**Exercise details**.
Copy out the data below. Keep every word as it is.

Extracted records:
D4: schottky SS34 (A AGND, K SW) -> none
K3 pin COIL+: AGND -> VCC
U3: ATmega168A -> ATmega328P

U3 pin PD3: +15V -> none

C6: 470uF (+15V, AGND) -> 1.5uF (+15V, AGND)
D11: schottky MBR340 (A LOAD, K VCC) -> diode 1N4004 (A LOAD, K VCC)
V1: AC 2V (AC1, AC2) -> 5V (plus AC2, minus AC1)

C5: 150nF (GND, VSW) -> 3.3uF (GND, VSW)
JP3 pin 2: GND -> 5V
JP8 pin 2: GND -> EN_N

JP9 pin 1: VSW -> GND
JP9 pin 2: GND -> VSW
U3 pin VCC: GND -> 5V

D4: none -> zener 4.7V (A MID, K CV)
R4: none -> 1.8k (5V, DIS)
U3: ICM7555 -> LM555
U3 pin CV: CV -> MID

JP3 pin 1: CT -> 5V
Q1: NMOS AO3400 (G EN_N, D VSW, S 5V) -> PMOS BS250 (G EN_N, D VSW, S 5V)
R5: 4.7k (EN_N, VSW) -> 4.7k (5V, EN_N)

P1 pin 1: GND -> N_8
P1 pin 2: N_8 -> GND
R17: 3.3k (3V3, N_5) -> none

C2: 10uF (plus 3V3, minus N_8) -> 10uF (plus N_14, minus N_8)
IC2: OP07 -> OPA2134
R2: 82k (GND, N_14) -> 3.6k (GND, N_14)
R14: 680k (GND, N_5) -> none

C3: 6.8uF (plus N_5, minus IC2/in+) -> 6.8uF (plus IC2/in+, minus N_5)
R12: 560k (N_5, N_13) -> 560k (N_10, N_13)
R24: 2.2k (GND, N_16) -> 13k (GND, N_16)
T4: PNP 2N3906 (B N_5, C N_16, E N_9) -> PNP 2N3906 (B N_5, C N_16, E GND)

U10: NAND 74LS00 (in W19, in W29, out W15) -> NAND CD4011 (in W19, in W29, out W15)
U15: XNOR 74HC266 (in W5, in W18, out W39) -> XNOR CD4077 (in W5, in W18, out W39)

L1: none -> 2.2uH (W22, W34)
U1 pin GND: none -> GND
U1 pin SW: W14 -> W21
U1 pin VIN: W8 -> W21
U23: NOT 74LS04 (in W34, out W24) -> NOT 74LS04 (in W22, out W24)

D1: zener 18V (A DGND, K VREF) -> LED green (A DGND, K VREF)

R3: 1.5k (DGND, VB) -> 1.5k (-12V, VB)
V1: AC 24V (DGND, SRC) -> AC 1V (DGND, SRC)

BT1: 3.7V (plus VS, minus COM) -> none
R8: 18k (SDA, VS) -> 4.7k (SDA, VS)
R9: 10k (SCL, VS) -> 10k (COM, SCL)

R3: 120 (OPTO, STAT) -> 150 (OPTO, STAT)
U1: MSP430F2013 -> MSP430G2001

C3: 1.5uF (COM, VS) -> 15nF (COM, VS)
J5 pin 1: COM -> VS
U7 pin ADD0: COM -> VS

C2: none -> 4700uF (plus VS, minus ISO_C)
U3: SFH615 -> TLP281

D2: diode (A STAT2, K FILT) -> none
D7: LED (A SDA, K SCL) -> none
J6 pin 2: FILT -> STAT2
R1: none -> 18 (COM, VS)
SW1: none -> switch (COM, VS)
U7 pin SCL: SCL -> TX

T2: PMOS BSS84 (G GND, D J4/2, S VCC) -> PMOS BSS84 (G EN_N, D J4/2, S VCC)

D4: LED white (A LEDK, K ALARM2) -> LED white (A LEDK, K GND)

**Response area**.
D4: schottky SS34 (A AGND, K SW) -> none
K3 pin COIL+: AGND -> VCC
U3: ATmega168A -> ATmega328P

U3 pin PD3: +15V -> none

C6: 470uF (+15V, AGND) -> 1.5uF (+15V, AGND)
D11: schottky MBR340 (A LOAD, K VCC) -> diode 1N4004 (A LOAD, K VCC)
V1: AC 2V (AC1, AC2) -> 5V (plus AC2, minus AC1)

C5: 150nF (GND, VSW) -> 3.3uF (GND, VSW)
JP3 pin 2: GND -> 5V
JP8 pin 2: GND -> EN_N

JP9 pin 1: VSW -> GND
JP9 pin 2: GND -> VSW
U3 pin VCC: GND -> 5V

D4: none -> zener 4.7V (A MID, K CV)
R4: none -> 1.8k (5V, DIS)
U3: ICM7555 -> LM555
U3 pin CV: CV -> MID

JP3 pin 1: CT -> 5V
Q1: NMOS AO3400 (G EN_N, D VSW, S 5V) -> PMOS BS250 (G EN_N, D VSW, S 5V)
R5: 4.7k (EN_N, VSW) -> 4.7k (5V, EN_N)

P1 pin 1: GND -> N_8
P1 pin 2: N_8 -> GND
R17: 3.3k (3V3, N_5) -> none

C2: 10uF (plus 3V3, minus N_8) -> 10uF (plus N_14, minus N_8)
IC2: OP07 -> OPA2134
R2: 82k (GND, N_14) -> 3.6k (GND, N_14)
R14: 680k (GND, N_5) -> none

C3: 6.8uF (plus N_5, minus IC2/in+) -> 6.8uF (plus IC2/in+, minus N_5)
R12: 560k (N_5, N_13) -> 560k (N_10, N_13)
R24: 2.2k (GND, N_16) -> 13k (GND, N_16)
T4: PNP 2N3906 (B N_5, C N_16, E N_9) -> PNP 2N3906 (B N_5, C N_16, E GND)

U10: NAND 74LS00 (in W19, in W29, out W15) -> NAND CD4011 (in W19, in W29, out W15)
U15: XNOR 74HC266 (in W5, in W18, out W39) -> XNOR CD4077 (in W5, in W18, out W39)

L1: none -> 2.2uH (W22, W34)
U1 pin GND: none -> GND
U1 pin SW: W14 -> W21
U1 pin VIN: W8 -> W21
U23: NOT 74LS04 (in W34, out W24) -> NOT 74LS04 (in W22, out W24)

D1: zener 18V (A DGND, K VREF) -> LED green (A DGND, K VREF)

R3: 1.5k (DGND, VB) -> 1.5k (-12V, VB)
V1: AC 24V (DGND, SRC) -> AC 1V (DGND, SRC)

BT1: 3.7V (plus VS, minus COM) -> none
R8: 18k (SDA, VS) -> 4.7k (SDA, VS)
R9: 10k (SCL, VS) -> 10k (COM, SCL)

R3: 120 (OPTO, STAT) -> 150 (OPTO, STAT)
U1: MSP430F2013 -> MSP430G2001

C3: 1.5uF (COM, VS) -> 15nF (COM, VS)
J5 pin 1: COM -> VS
U7 pin ADD0: COM -> VS

C2: none -> 4700uF (plus VS, minus ISO_C)
U3: SFH615 -> TLP281

D2: diode (A STAT2, K FILT) -> none
D7: LED (A SDA, K SCL) -> none
J6 pin 2: FILT -> STAT2
R1: none -> 18 (COM, VS)
SW1: none -> switch (COM, VS)
U7 pin SCL: SCL -> TX

T2: PMOS BSS84 (G GND, D J4/2, S VCC) -> PMOS BSS84 (G EN_N, D J4/2, S VCC)

D4: LED white (A LEDK, K ALARM2) -> LED white (A LEDK, K GND)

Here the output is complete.